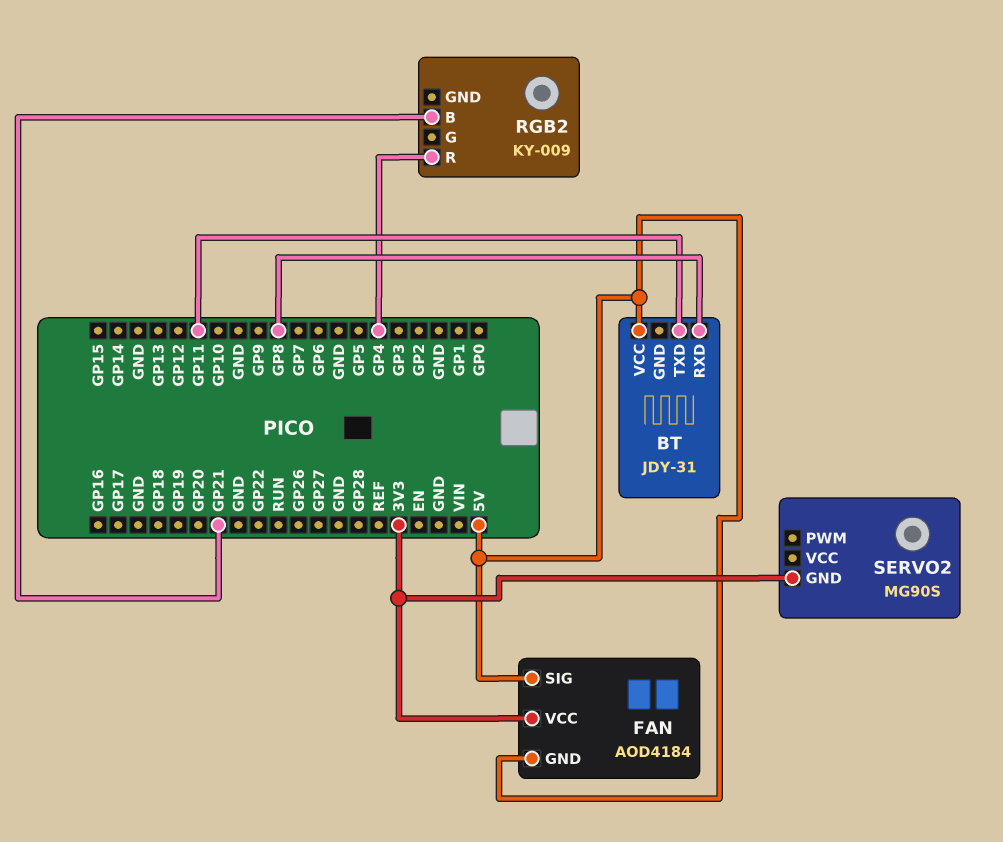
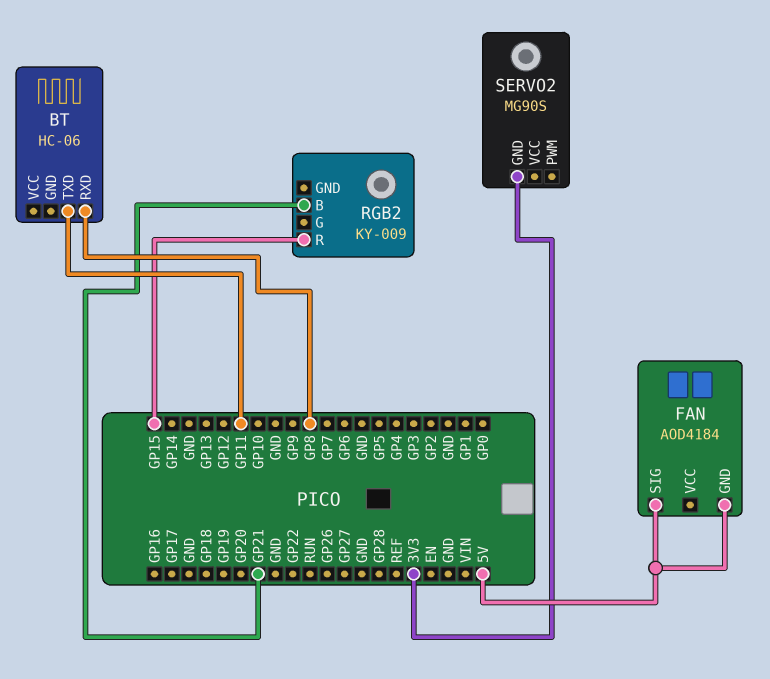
BT: JDY-31 -> HC-06
BT pin VCC: 5V -> none
FAN pin VCC: 3V3 -> none
RGB2 pin R: GP4 -> GP15

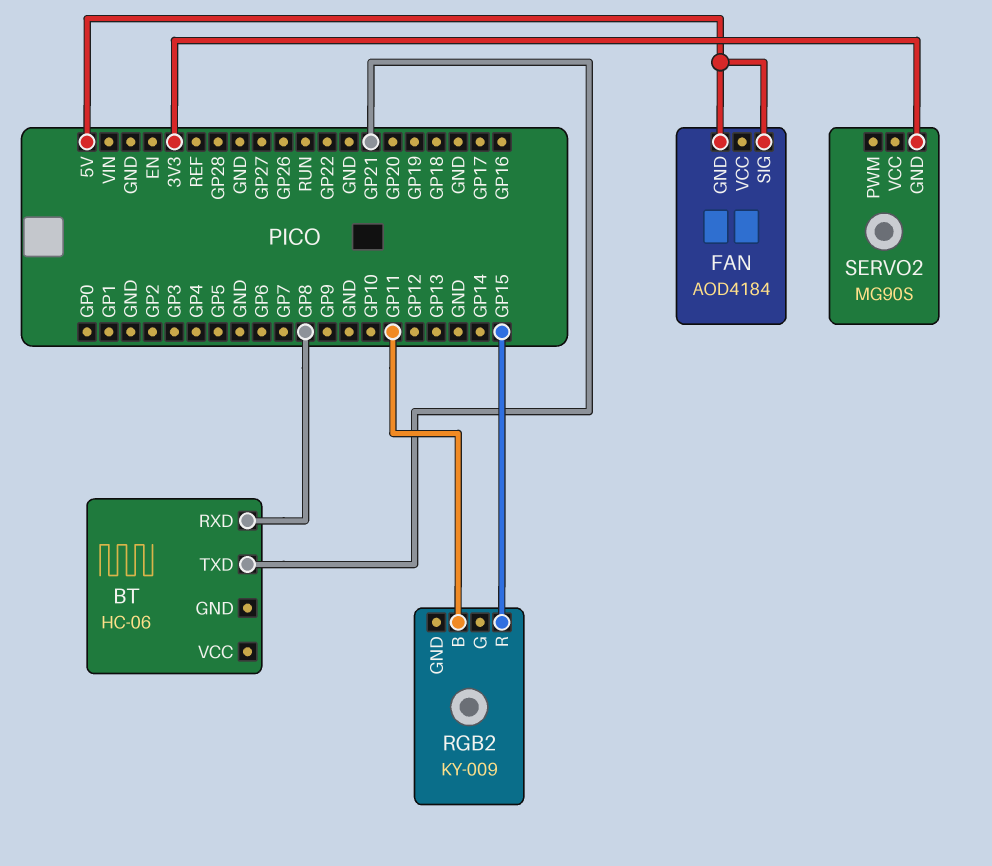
BT pin TXD: GP11 -> GP21
RGB2 pin B: GP21 -> GP11

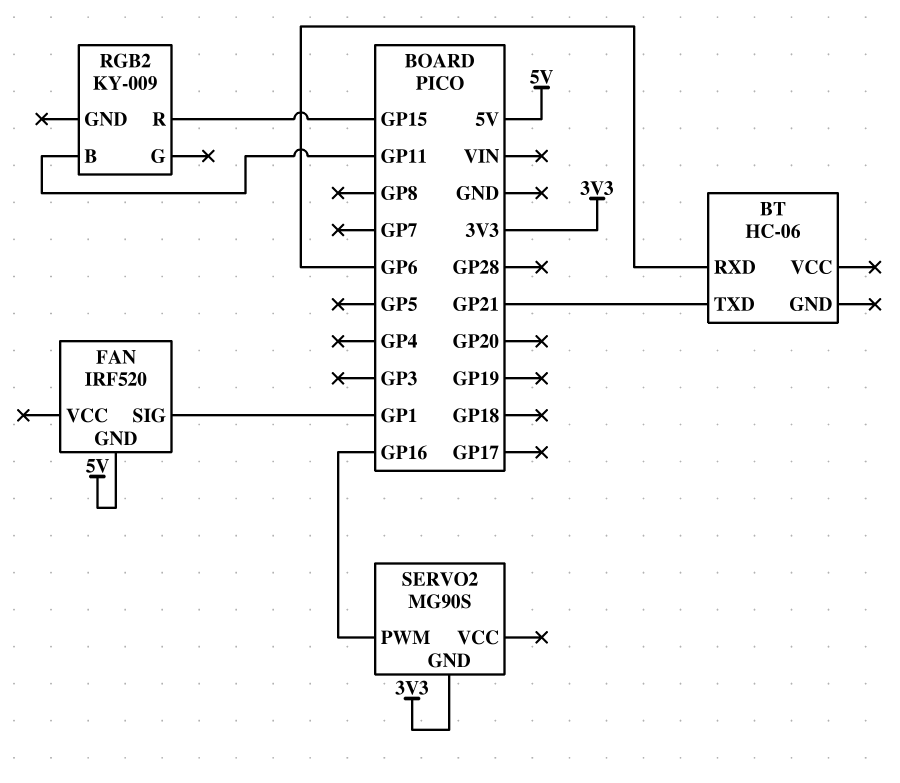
BT pin RXD: GP8 -> GP6
FAN: AOD4184 -> IRF520
FAN pin SIG: 5V -> GP1
SERVO2 pin PWM: none -> GP16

### ACTIVITY:
Would you output the lines from the one that contains "BT pin RXD: GP8 -> GP6" to the end of the data, both ends included, exactly as they appear?

### YOUR RESPONSE:
BT pin RXD: GP8 -> GP6
FAN: AOD4184 -> IRF520
FAN pin SIG: 5V -> GP1
SERVO2 pin PWM: none -> GP16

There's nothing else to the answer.